- TASK STATEMENT
I would like you to restate each record word for word.
(DATA EXTRACTS begins)
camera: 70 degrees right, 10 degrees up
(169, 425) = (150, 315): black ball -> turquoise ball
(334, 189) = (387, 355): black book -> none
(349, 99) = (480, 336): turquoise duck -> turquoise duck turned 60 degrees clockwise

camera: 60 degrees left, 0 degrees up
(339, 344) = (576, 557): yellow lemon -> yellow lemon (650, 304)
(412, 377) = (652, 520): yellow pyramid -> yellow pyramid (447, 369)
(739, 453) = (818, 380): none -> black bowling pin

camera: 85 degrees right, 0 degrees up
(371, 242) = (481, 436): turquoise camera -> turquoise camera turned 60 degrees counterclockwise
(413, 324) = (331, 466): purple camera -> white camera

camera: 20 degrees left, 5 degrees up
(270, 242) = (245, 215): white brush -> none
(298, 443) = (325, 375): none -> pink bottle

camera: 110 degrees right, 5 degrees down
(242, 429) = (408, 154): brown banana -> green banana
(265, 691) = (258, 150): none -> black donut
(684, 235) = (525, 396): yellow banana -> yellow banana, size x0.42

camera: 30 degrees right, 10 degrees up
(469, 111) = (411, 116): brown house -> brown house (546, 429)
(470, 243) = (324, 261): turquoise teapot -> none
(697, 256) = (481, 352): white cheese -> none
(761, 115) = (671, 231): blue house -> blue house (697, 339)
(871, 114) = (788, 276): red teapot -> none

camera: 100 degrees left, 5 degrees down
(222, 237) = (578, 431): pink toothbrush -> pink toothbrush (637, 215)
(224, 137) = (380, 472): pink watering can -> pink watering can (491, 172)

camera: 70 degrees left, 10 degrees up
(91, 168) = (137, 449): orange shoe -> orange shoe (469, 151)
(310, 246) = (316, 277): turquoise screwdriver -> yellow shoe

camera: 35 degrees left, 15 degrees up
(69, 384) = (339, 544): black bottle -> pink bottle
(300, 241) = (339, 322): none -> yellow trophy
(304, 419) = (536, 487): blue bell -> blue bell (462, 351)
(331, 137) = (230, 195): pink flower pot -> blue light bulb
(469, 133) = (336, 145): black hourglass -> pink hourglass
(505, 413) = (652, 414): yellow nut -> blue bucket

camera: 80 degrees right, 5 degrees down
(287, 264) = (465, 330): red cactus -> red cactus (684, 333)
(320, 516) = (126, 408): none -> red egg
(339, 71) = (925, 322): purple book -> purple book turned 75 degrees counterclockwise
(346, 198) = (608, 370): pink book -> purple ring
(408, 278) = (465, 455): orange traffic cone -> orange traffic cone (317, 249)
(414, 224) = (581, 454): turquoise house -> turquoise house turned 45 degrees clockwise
(DATA EXTRACTS ends)
- WRITTEN REPLY
camera: 70 degrees right, 10 degrees up
(169, 425) = (150, 315): black ball -> turquoise ball
(334, 189) = (387, 355): black book -> none
(349, 99) = (480, 336): turquoise duck -> turquoise duck turned 60 degrees clockwise

camera: 60 degrees left, 0 degrees up
(339, 344) = (576, 557): yellow lemon -> yellow lemon (650, 304)
(412, 377) = (652, 520): yellow pyramid -> yellow pyramid (447, 369)
(739, 453) = (818, 380): none -> black bowling pin

camera: 85 degrees right, 0 degrees up
(371, 242) = (481, 436): turquoise camera -> turquoise camera turned 60 degrees counterclockwise
(413, 324) = (331, 466): purple camera -> white camera

camera: 20 degrees left, 5 degrees up
(270, 242) = (245, 215): white brush -> none
(298, 443) = (325, 375): none -> pink bottle

camera: 110 degrees right, 5 degrees down
(242, 429) = (408, 154): brown banana -> green banana
(265, 691) = (258, 150): none -> black donut
(684, 235) = (525, 396): yellow banana -> yellow banana, size x0.42

camera: 30 degrees right, 10 degrees up
(469, 111) = (411, 116): brown house -> brown house (546, 429)
(470, 243) = (324, 261): turquoise teapot -> none
(697, 256) = (481, 352): white cheese -> none
(761, 115) = (671, 231): blue house -> blue house (697, 339)
(871, 114) = (788, 276): red teapot -> none

camera: 100 degrees left, 5 degrees down
(222, 237) = (578, 431): pink toothbrush -> pink toothbrush (637, 215)
(224, 137) = (380, 472): pink watering can -> pink watering can (491, 172)

camera: 70 degrees left, 10 degrees up
(91, 168) = (137, 449): orange shoe -> orange shoe (469, 151)
(310, 246) = (316, 277): turquoise screwdriver -> yellow shoe

camera: 35 degrees left, 15 degrees up
(69, 384) = (339, 544): black bottle -> pink bottle
(300, 241) = (339, 322): none -> yellow trophy
(304, 419) = (536, 487): blue bell -> blue bell (462, 351)
(331, 137) = (230, 195): pink flower pot -> blue light bulb
(469, 133) = (336, 145): black hourglass -> pink hourglass
(505, 413) = (652, 414): yellow nut -> blue bucket

camera: 80 degrees right, 5 degrees down
(287, 264) = (465, 330): red cactus -> red cactus (684, 333)
(320, 516) = (126, 408): none -> red egg
(339, 71) = (925, 322): purple book -> purple book turned 75 degrees counterclockwise
(346, 198) = (608, 370): pink book -> purple ring
(408, 278) = (465, 455): orange traffic cone -> orange traffic cone (317, 249)
(414, 224) = (581, 454): turquoise house -> turquoise house turned 45 degrees clockwise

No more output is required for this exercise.